[Data for this task Boundary: Start]

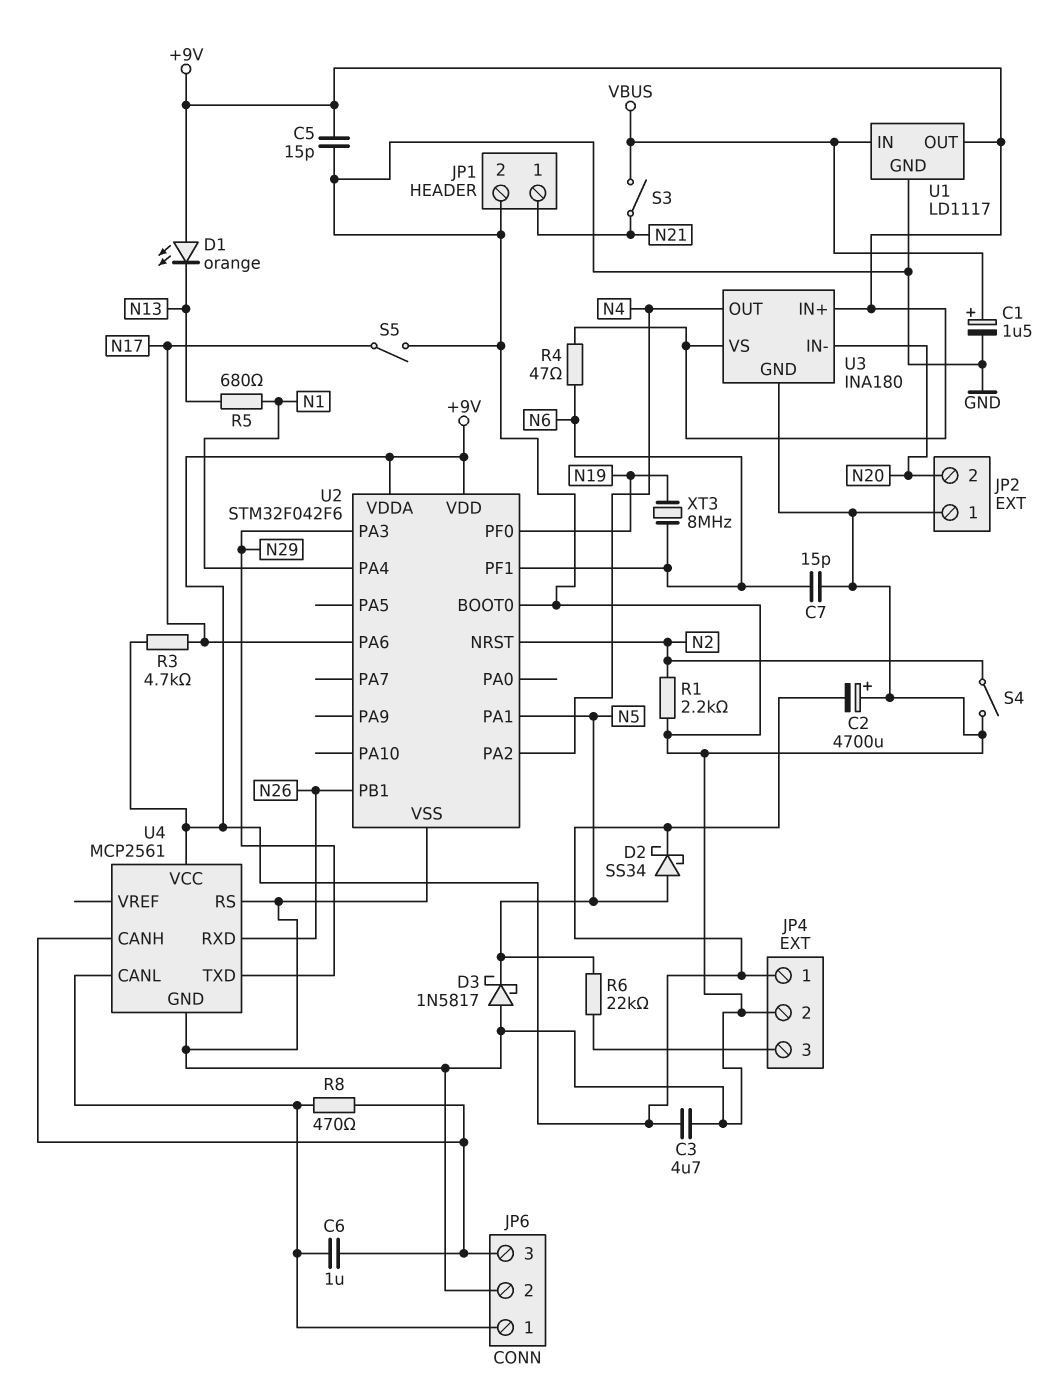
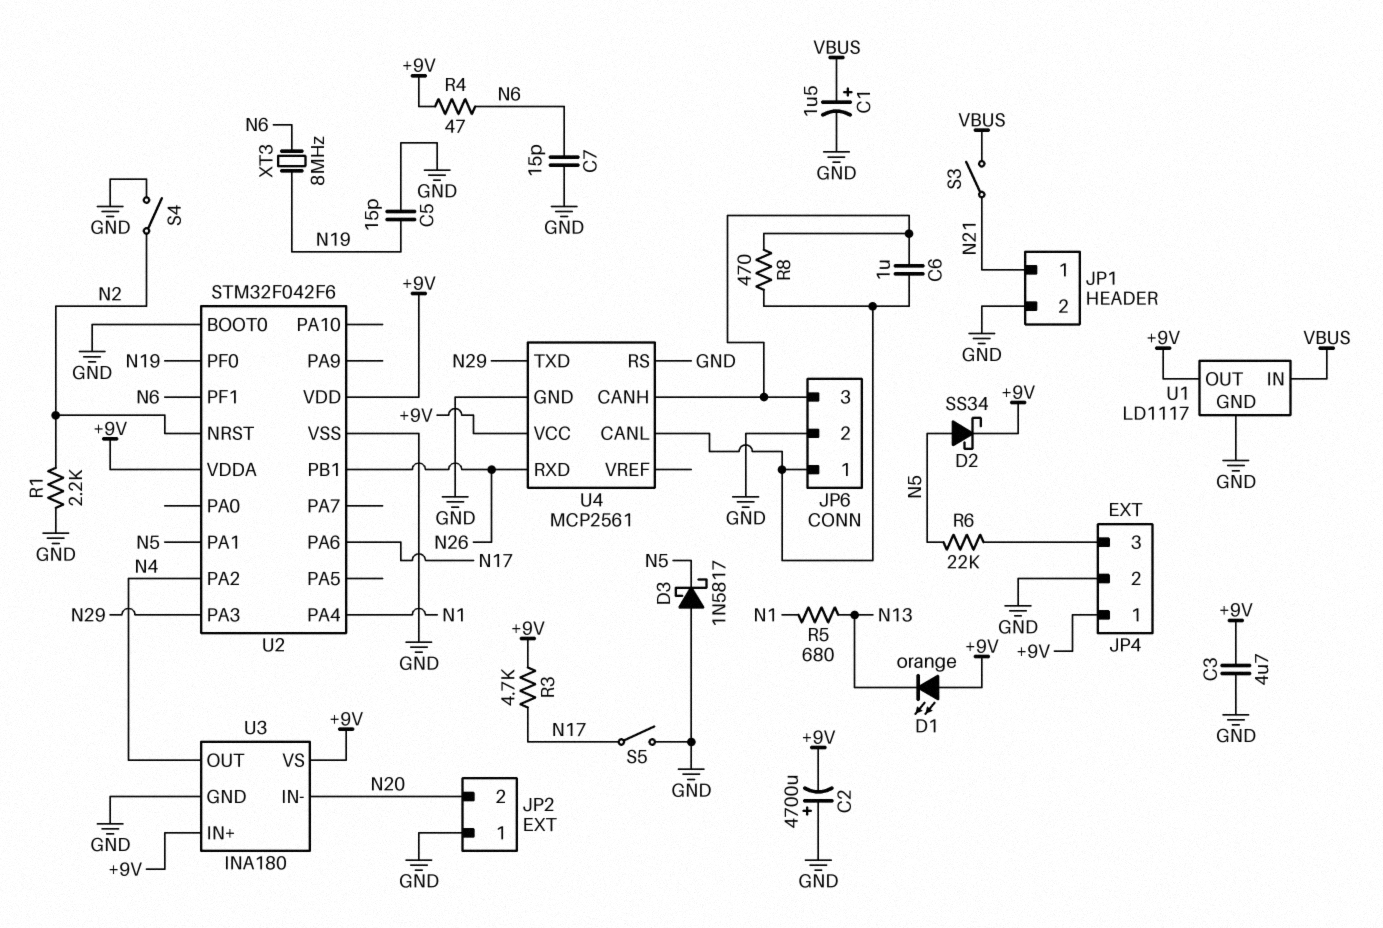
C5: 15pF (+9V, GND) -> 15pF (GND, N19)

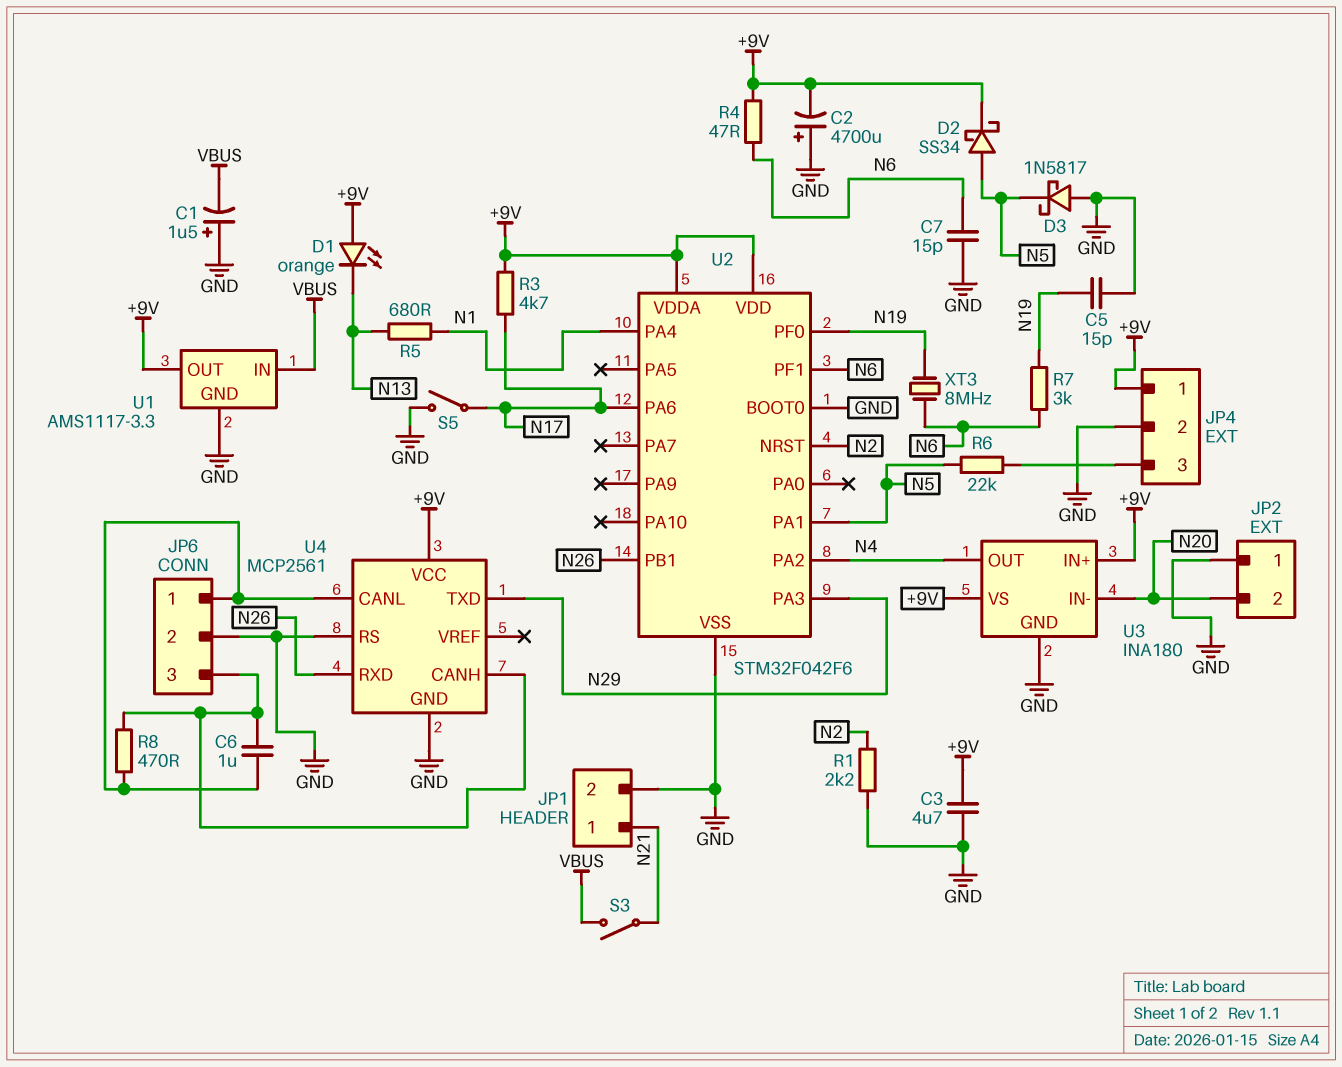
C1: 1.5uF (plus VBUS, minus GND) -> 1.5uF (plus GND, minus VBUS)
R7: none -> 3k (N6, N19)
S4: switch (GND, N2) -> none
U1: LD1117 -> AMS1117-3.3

[Data for this task Boundary: End]
[Data for this task Boundary: Start]

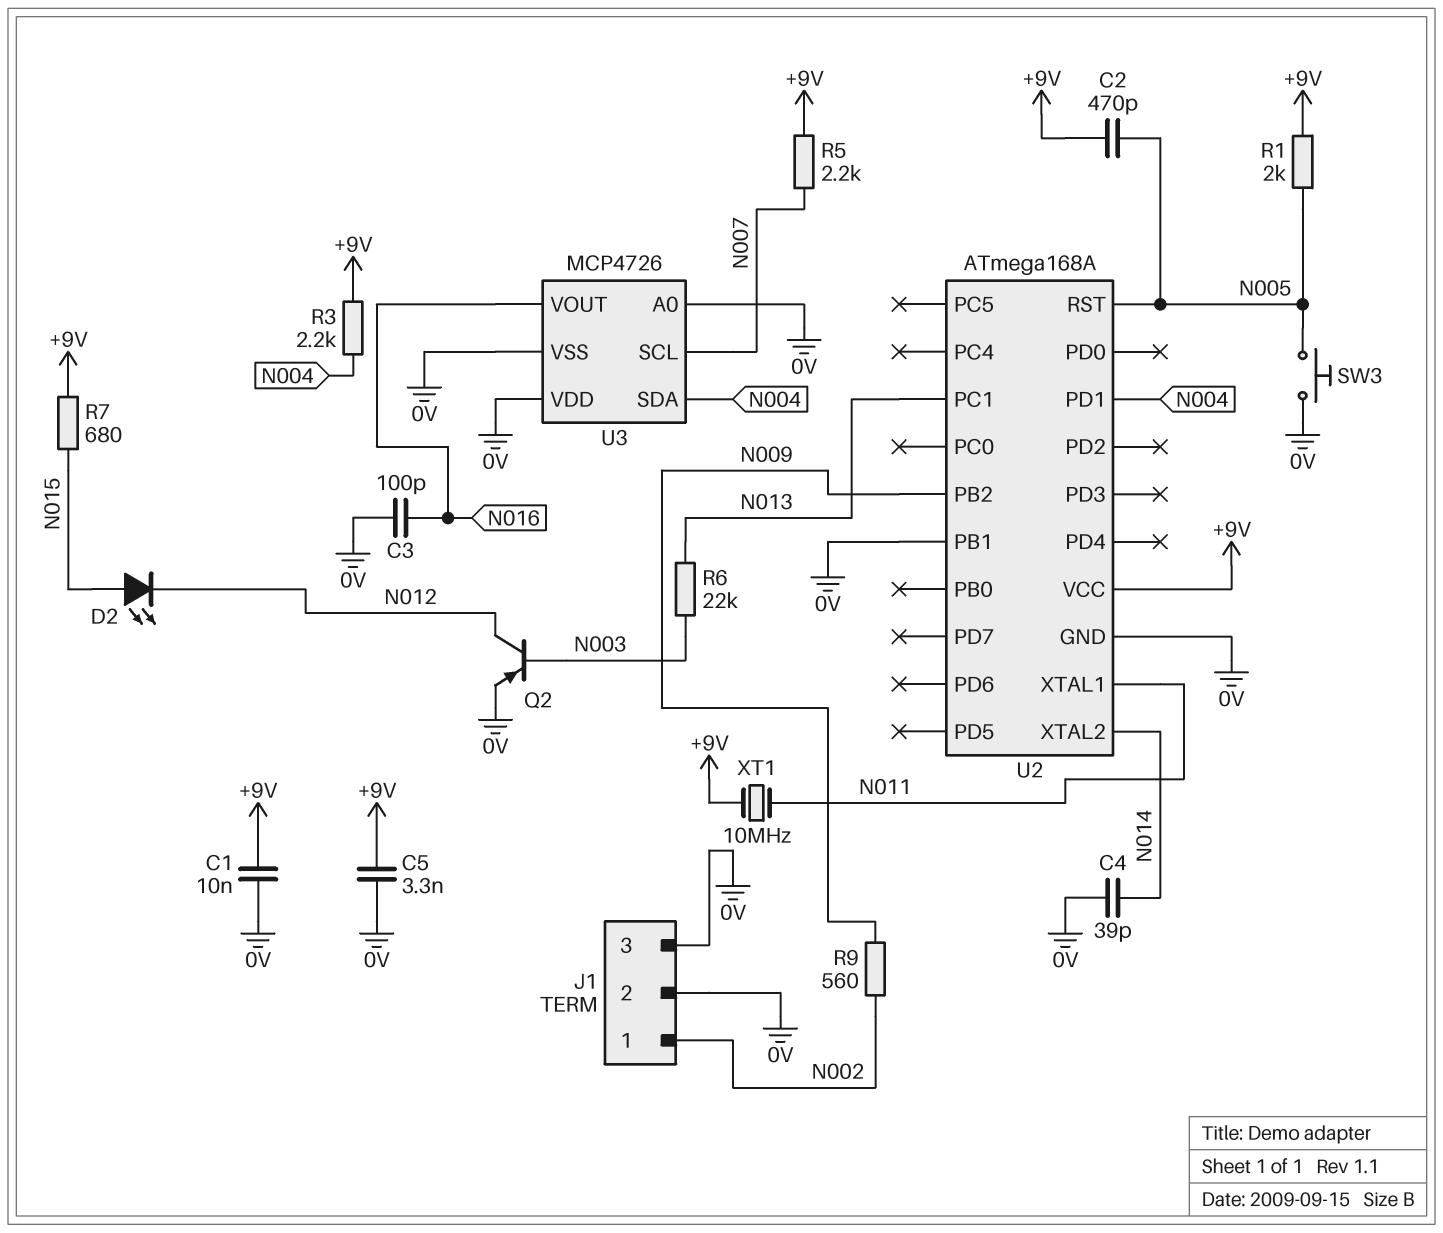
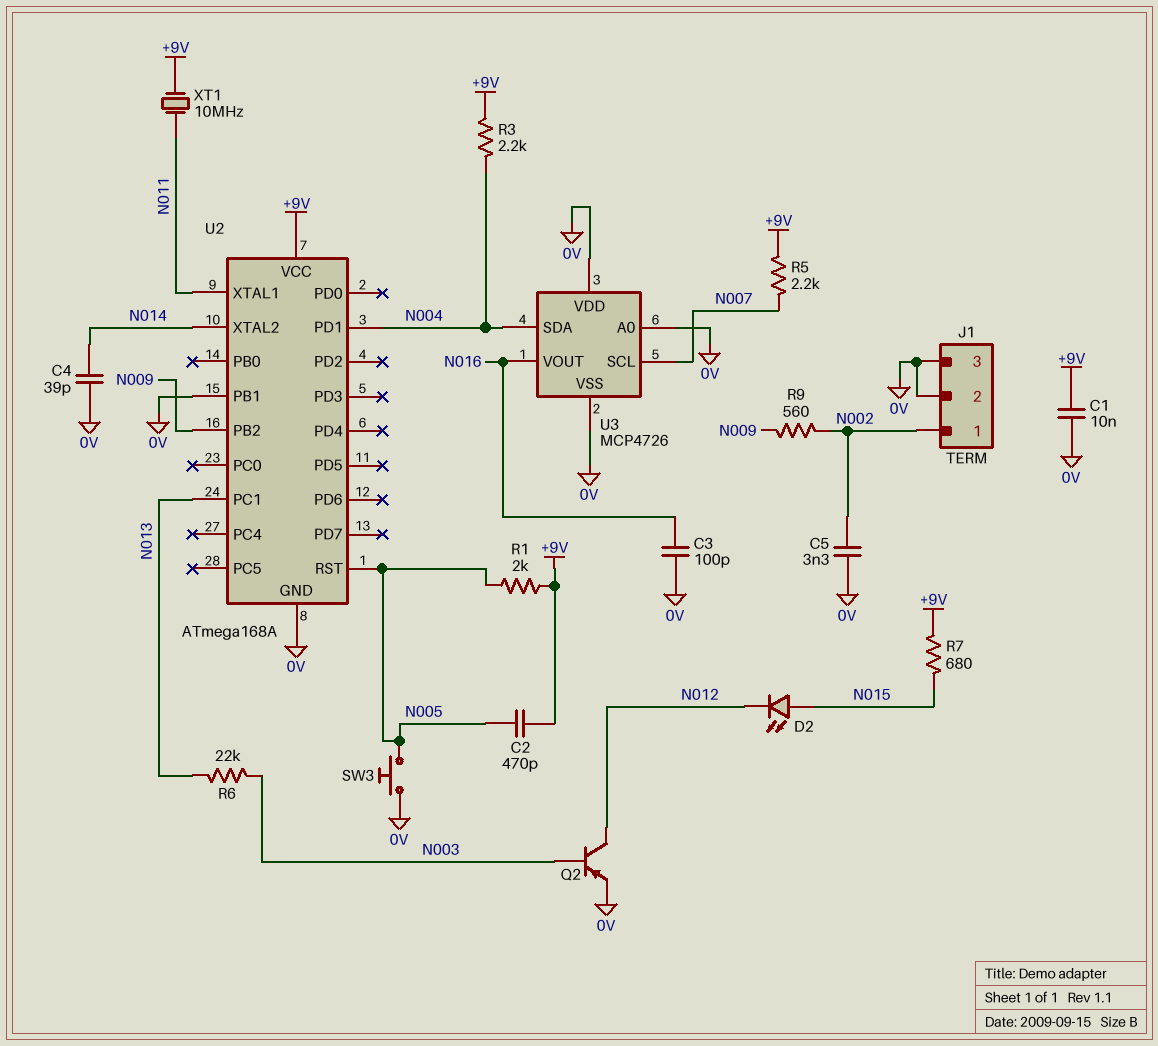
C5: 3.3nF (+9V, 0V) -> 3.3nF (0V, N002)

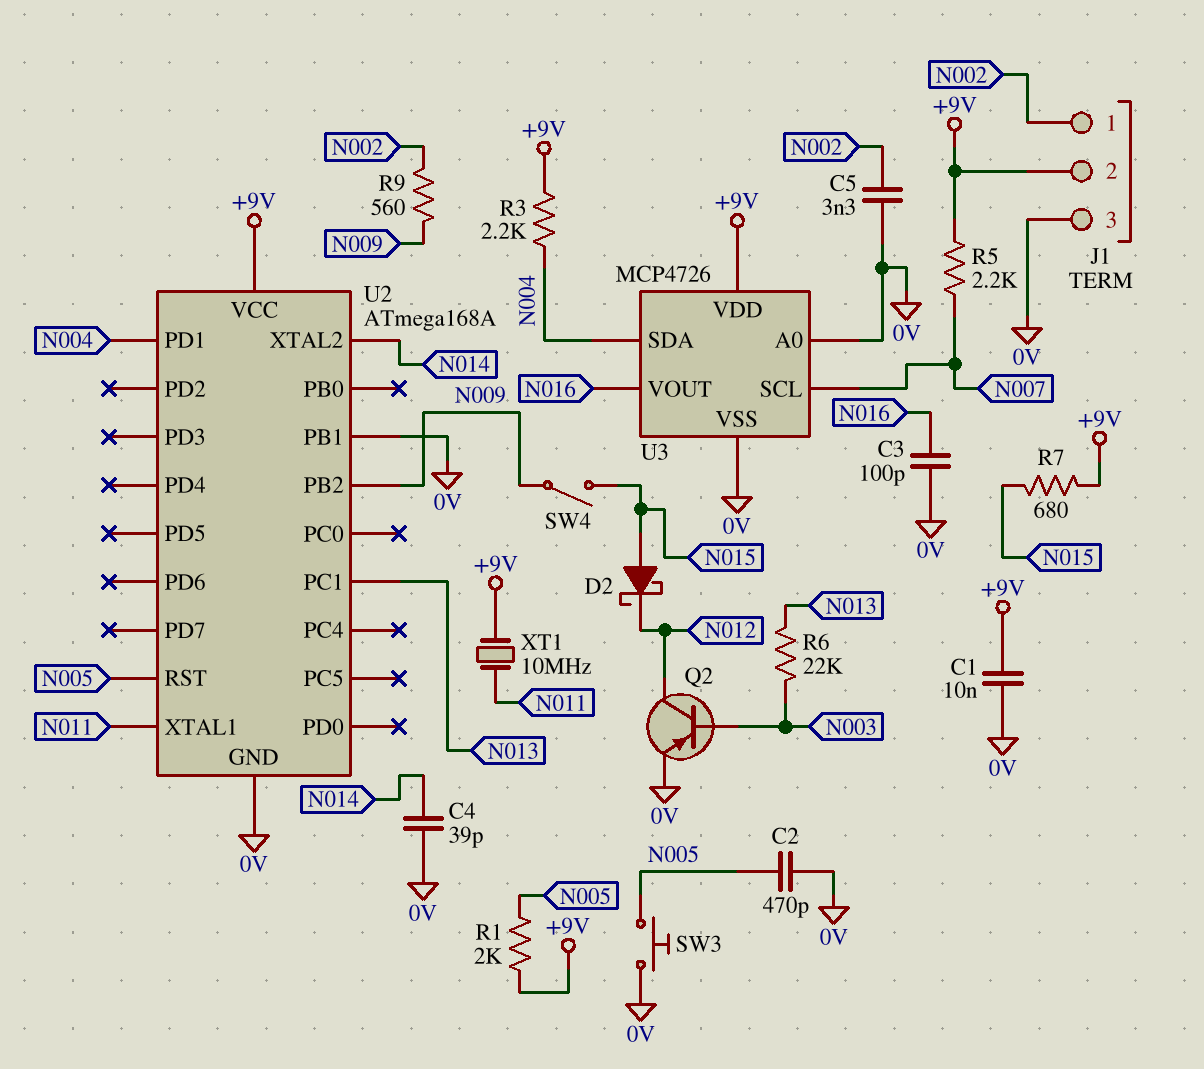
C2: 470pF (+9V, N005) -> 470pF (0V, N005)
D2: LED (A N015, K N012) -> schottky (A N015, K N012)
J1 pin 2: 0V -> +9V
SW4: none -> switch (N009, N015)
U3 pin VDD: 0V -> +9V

[Data for this task Boundary: End]

Take the entries above and return only the lines from the one with "J1 pin 2: 0V -> +9V" to the one with "U3 pin VDD: 0V -> +9V", both included, unchanged.

**Answer for this exercise**
J1 pin 2: 0V -> +9V
SW4: none -> switch (N009, N015)
U3 pin VDD: 0V -> +9V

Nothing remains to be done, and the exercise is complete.